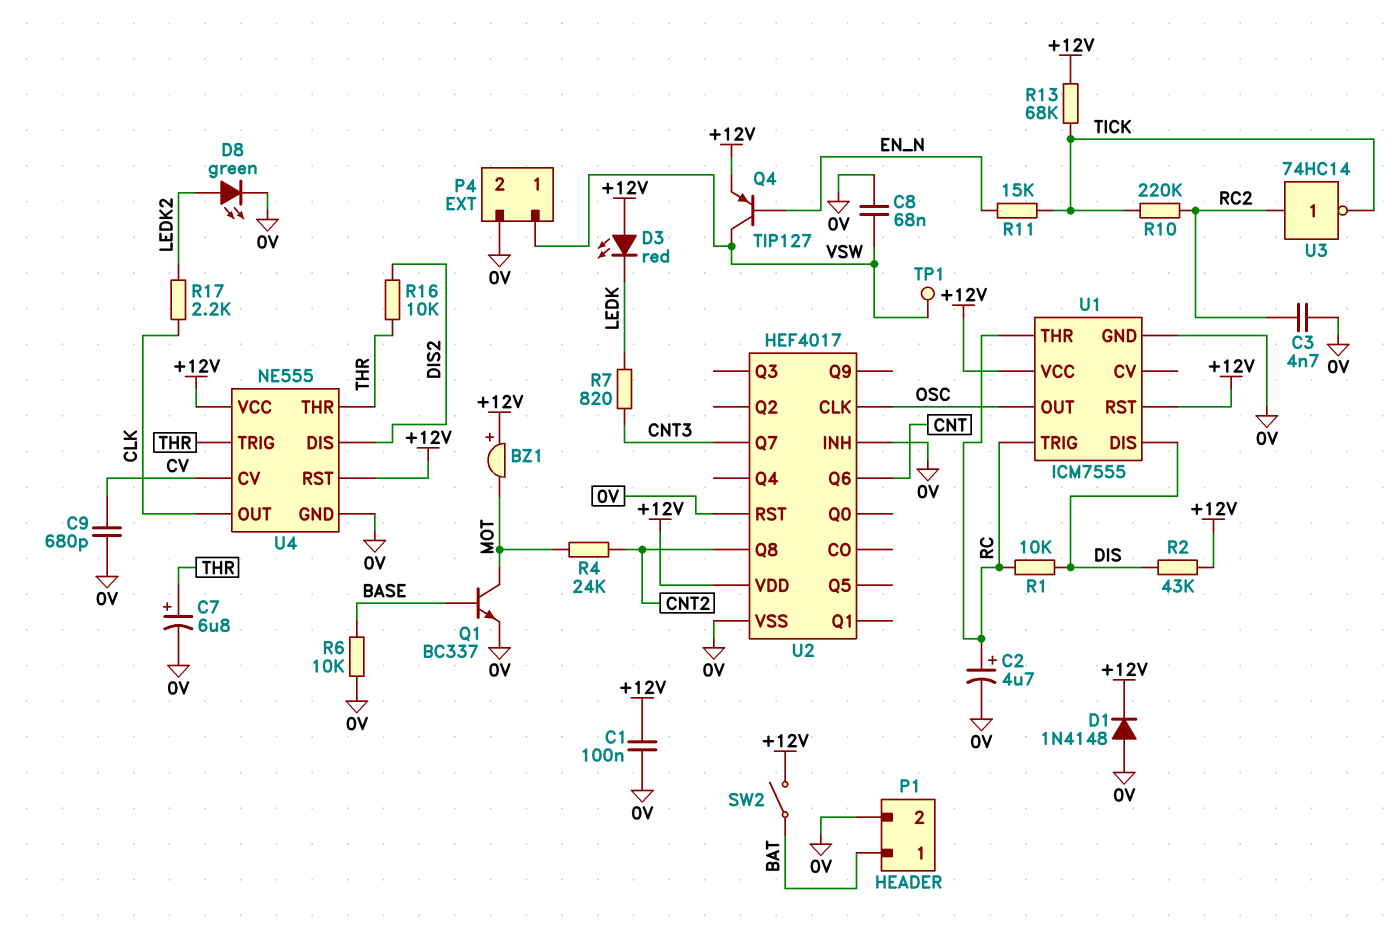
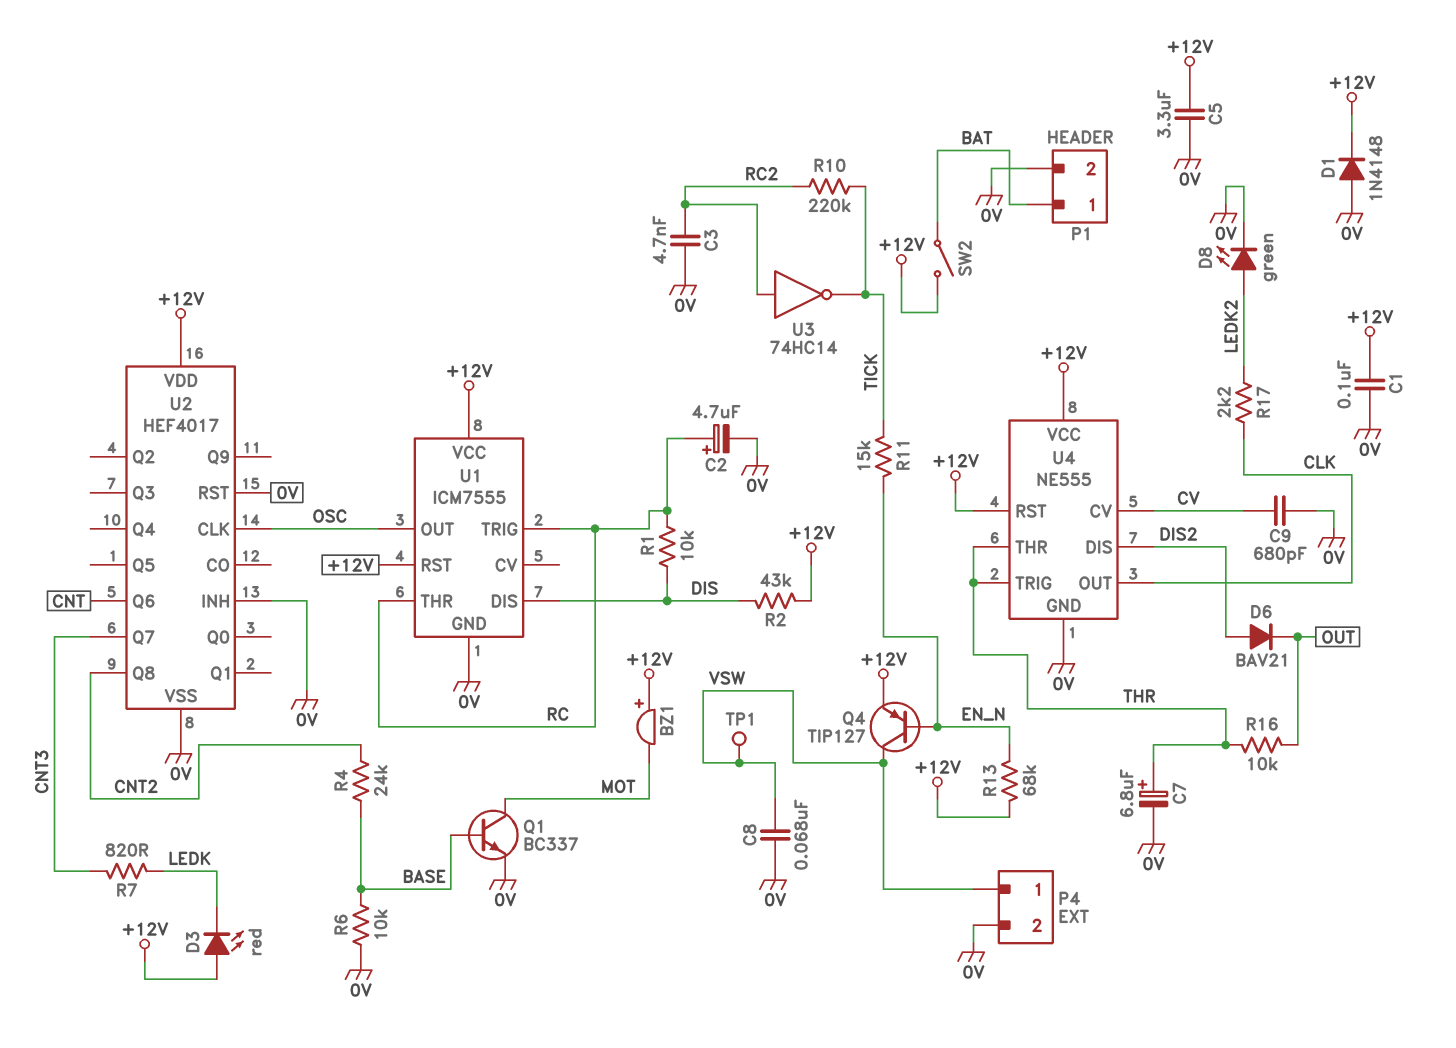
C5: none -> 3.3uF (+12V, 0V)
D6: none -> diode BAV21 (A DIS2, K OUT)
R4: 24k (CNT2, MOT) -> 24k (BASE, CNT2)
R13: 68k (+12V, TICK) -> 68k (+12V, EN_N)
R16: 10k (DIS2, THR) -> 10k (OUT, THR)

==============================

Instructions for the task: Output all the material exactly. The pictures are to be left out.

Solved problem:
C5: none -> 3.3uF (+12V, 0V)
D6: none -> diode BAV21 (A DIS2, K OUT)
R4: 24k (CNT2, MOT) -> 24k (BASE, CNT2)
R13: 68k (+12V, TICK) -> 68k (+12V, EN_N)
R16: 10k (DIS2, THR) -> 10k (OUT, THR)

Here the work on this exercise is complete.